§ Task requirements
Count how many lines of the material hold "buffer". Respond with that number alone.

____

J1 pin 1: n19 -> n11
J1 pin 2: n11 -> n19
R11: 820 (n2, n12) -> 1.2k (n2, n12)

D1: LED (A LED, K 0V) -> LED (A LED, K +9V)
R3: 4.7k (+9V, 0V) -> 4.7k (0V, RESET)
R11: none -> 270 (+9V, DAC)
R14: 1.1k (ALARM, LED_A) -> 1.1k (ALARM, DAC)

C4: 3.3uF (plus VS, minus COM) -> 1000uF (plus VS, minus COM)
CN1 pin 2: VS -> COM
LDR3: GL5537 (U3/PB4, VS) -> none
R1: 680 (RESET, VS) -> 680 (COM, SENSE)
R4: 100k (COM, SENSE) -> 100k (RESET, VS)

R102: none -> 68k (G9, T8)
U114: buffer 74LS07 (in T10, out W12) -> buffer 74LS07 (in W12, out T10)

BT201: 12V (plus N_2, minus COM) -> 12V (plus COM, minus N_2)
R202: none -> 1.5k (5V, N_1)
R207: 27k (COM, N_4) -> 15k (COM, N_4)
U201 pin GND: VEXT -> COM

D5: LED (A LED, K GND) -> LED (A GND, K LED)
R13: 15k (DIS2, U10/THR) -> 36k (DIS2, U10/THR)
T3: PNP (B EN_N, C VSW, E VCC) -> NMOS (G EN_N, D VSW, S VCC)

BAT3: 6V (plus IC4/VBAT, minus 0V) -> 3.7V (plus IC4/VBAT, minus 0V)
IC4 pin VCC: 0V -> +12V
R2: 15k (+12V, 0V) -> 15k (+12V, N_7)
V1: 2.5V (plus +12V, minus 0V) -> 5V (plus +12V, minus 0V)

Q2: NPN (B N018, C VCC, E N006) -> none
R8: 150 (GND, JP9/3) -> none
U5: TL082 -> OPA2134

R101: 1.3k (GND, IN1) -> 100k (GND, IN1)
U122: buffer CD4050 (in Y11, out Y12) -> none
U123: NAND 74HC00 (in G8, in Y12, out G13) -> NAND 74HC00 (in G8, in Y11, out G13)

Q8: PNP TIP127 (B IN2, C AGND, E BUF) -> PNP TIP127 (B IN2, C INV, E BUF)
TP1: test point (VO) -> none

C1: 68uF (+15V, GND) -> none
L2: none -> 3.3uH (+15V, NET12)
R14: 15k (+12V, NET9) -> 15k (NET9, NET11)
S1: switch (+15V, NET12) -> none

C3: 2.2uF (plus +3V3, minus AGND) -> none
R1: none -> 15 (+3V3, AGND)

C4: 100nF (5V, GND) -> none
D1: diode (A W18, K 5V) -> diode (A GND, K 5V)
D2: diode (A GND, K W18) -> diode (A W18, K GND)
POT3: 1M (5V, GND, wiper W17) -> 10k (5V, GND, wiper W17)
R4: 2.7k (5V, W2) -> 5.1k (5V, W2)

____

§ Written solution
2